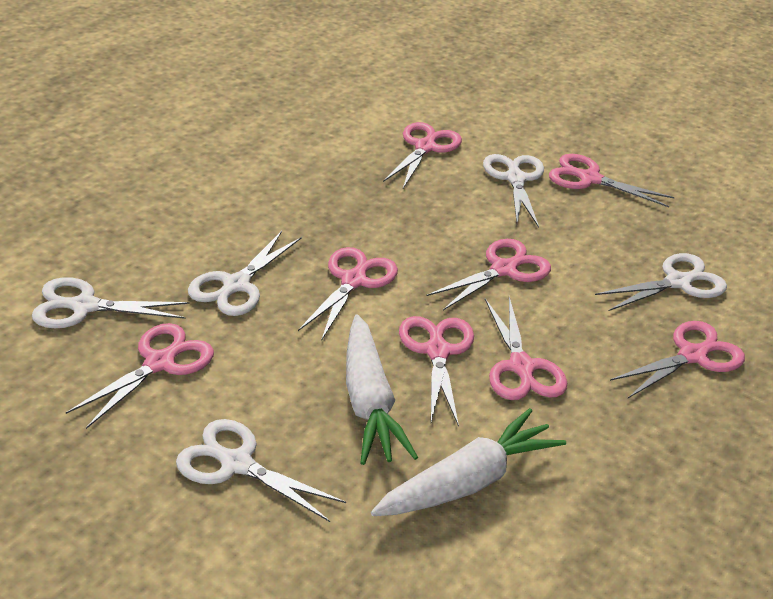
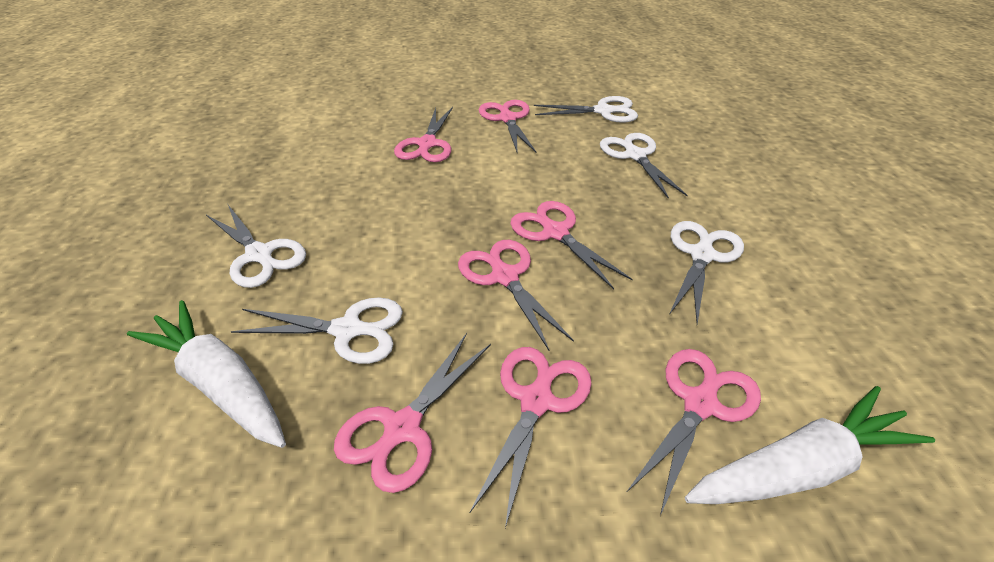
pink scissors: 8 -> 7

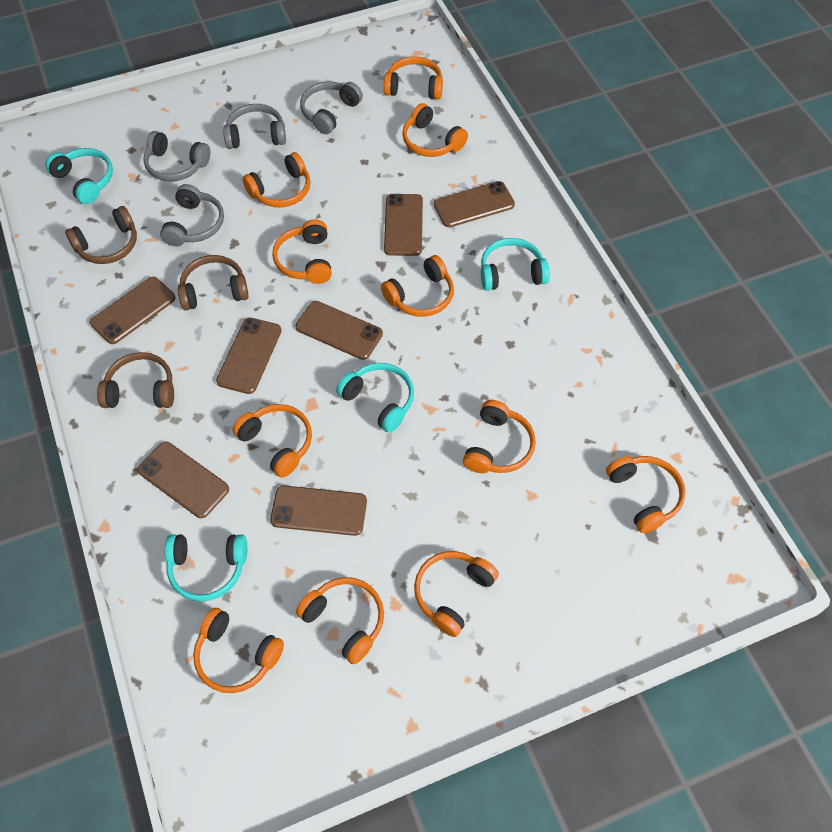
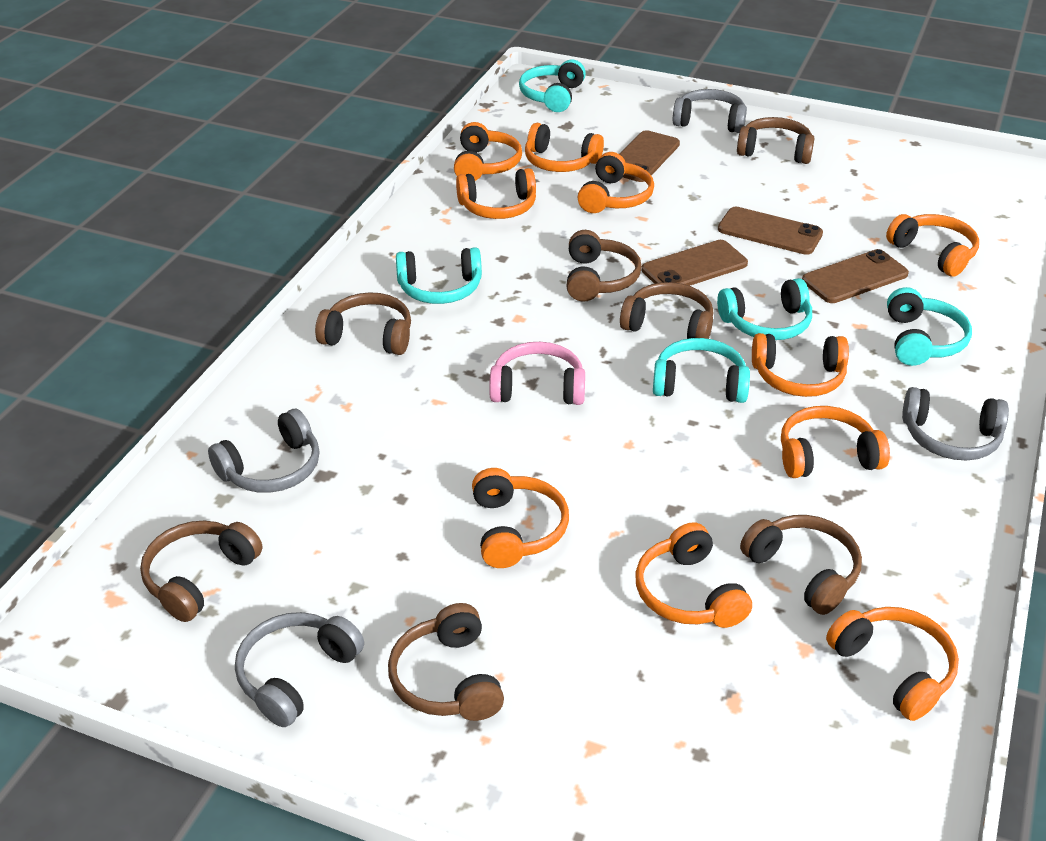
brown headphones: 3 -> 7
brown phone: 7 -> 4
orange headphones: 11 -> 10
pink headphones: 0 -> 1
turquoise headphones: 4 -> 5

● **ACTIVITY**
Omit the pictures, then copy out all the data exactly as it stands.

● **OUTPUT BELOW**
pink scissors: 8 -> 7

brown headphones: 3 -> 7
brown phone: 7 -> 4
orange headphones: 11 -> 10
pink headphones: 0 -> 1
turquoise headphones: 4 -> 5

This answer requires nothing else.